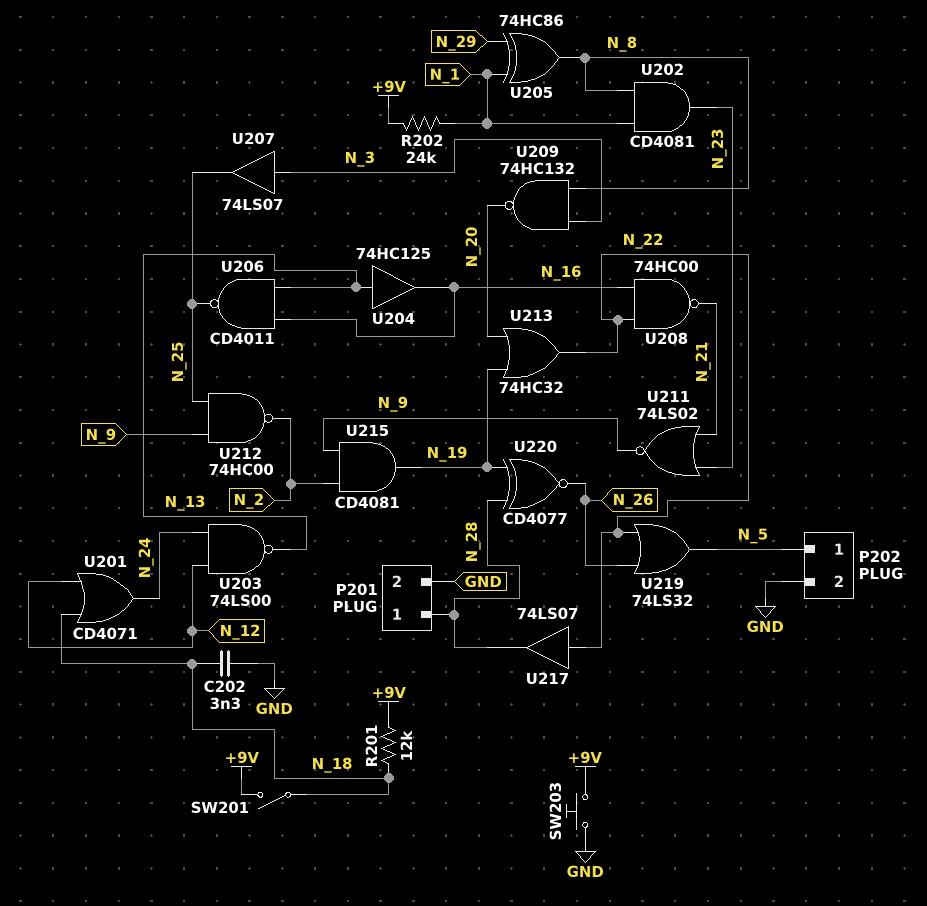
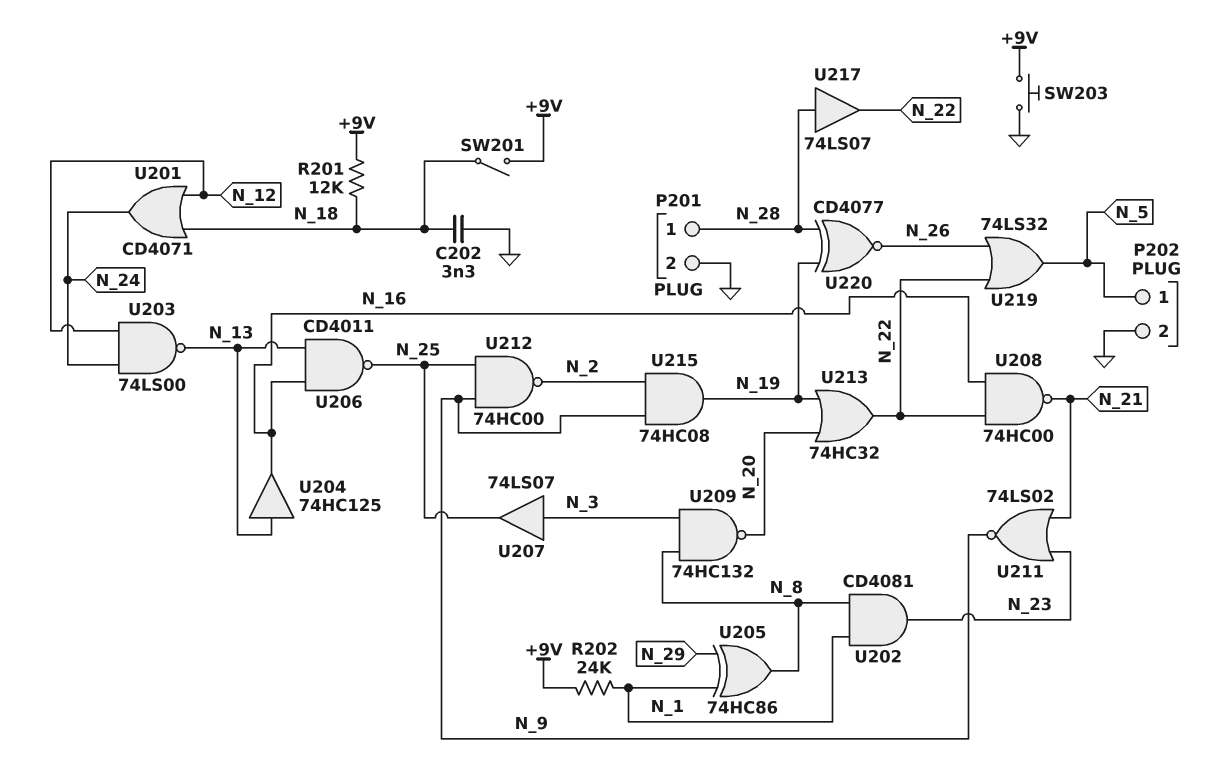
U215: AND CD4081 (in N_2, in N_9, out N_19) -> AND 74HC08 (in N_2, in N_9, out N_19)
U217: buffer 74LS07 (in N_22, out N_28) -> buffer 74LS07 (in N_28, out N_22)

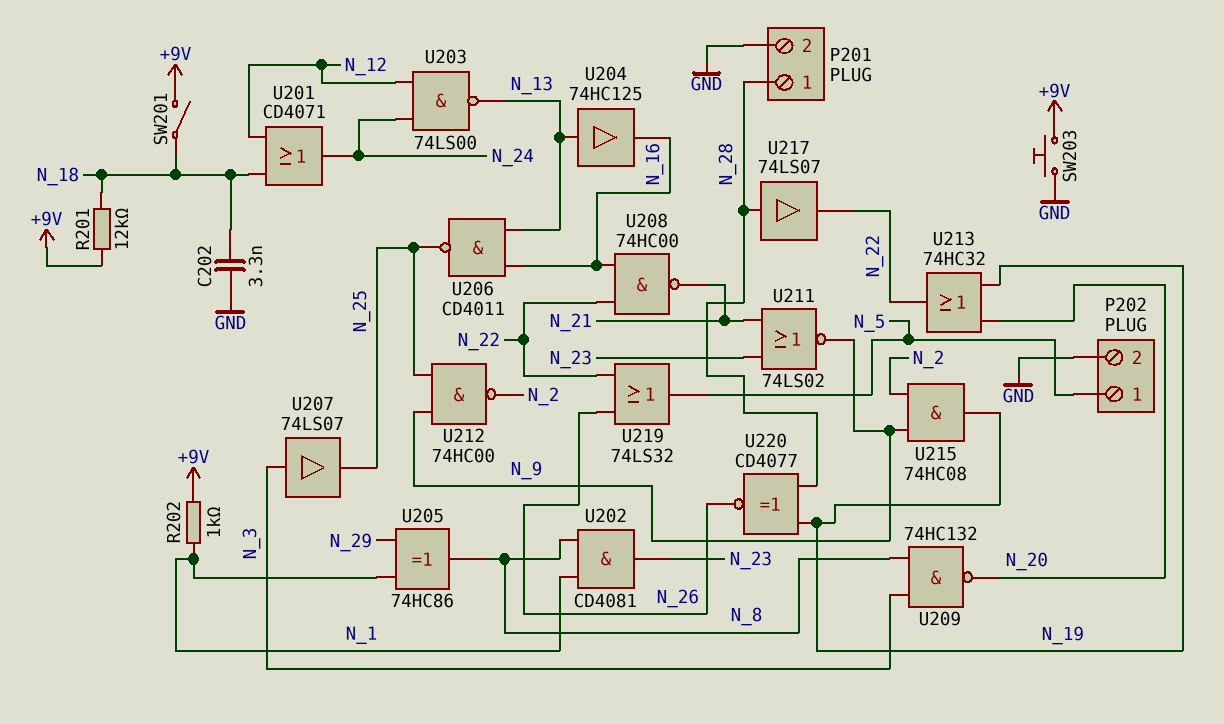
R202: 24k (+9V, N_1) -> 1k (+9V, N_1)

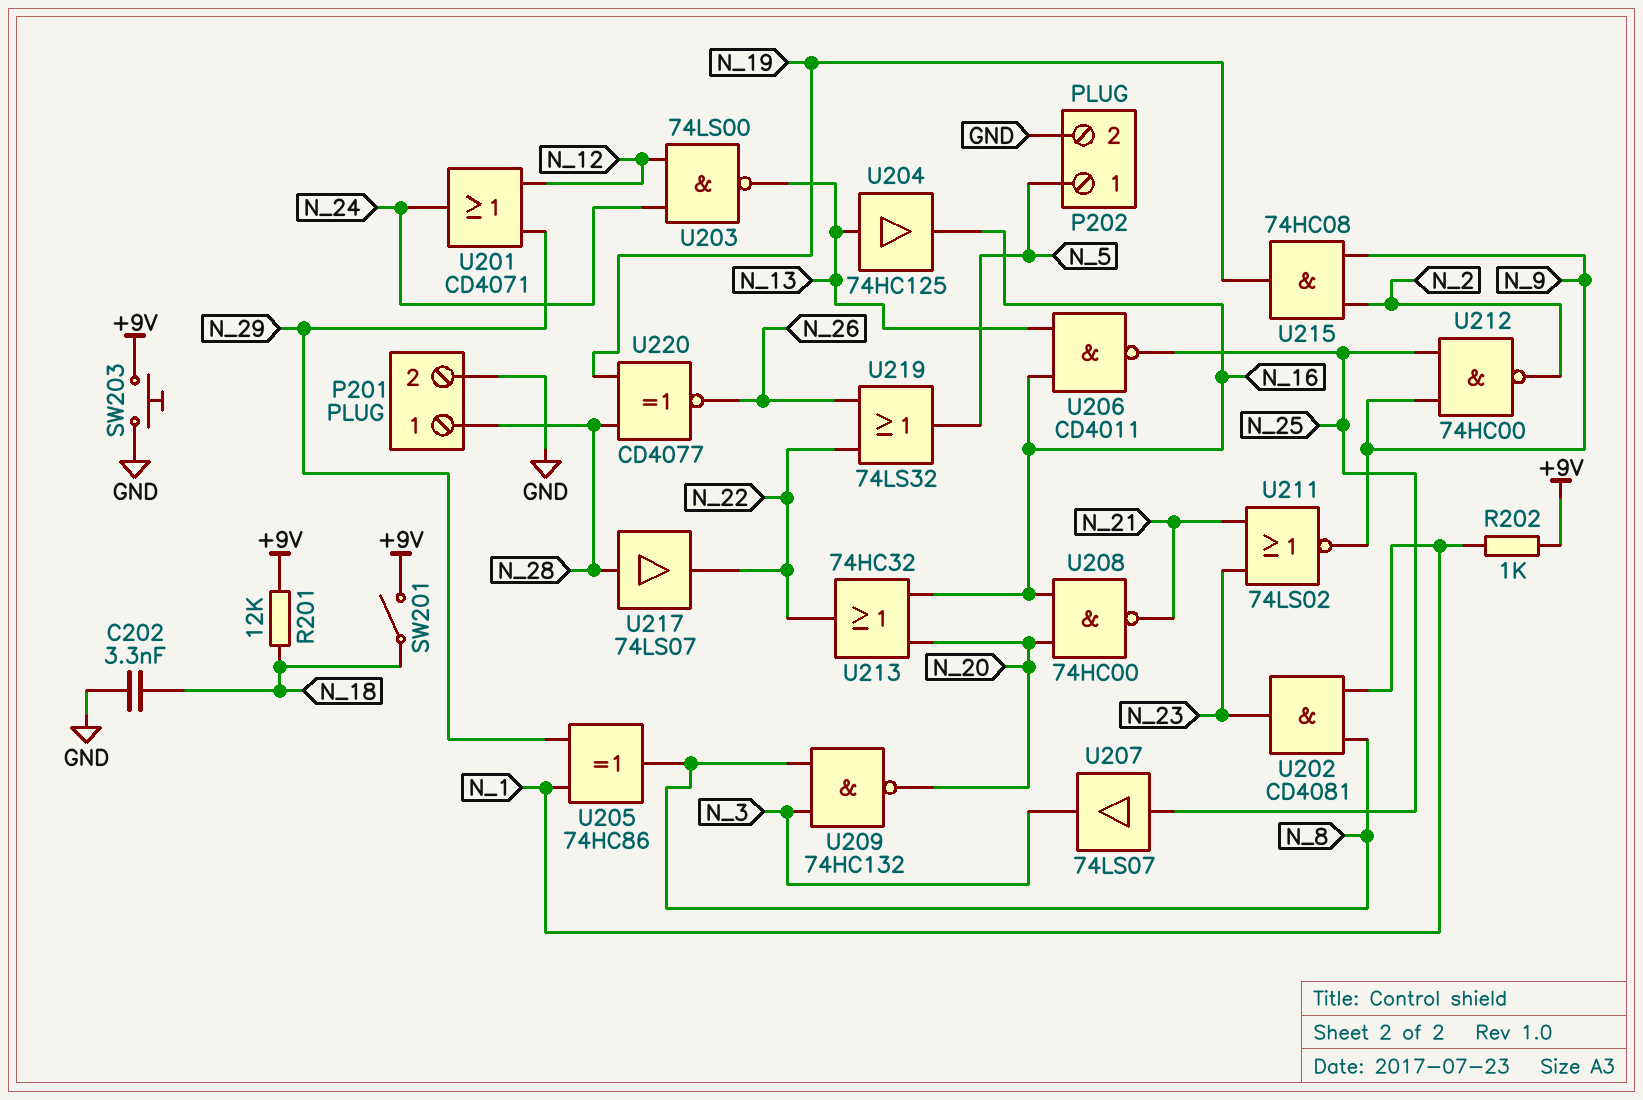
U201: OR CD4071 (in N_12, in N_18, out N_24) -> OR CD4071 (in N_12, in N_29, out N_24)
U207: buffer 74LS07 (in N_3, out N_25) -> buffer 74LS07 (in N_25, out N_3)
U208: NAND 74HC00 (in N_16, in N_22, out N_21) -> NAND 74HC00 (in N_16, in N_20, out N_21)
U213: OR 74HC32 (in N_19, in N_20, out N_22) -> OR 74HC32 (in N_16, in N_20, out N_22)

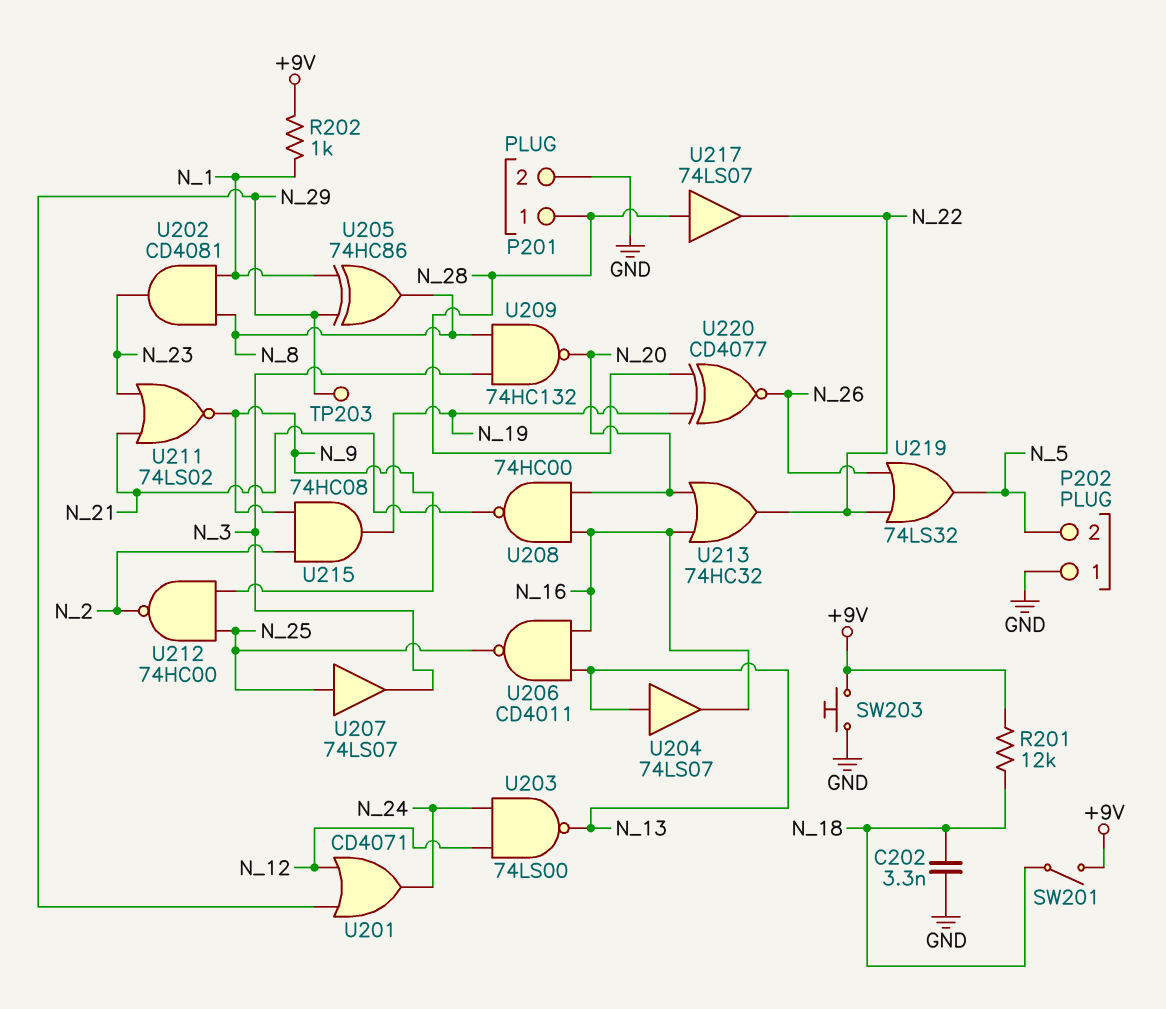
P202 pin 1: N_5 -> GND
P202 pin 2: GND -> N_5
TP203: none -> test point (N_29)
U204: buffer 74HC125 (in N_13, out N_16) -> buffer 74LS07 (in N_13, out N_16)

*Task item*. Please tally the lines of the material that contain the word "buffer", then give the total alone.

*Response*. 3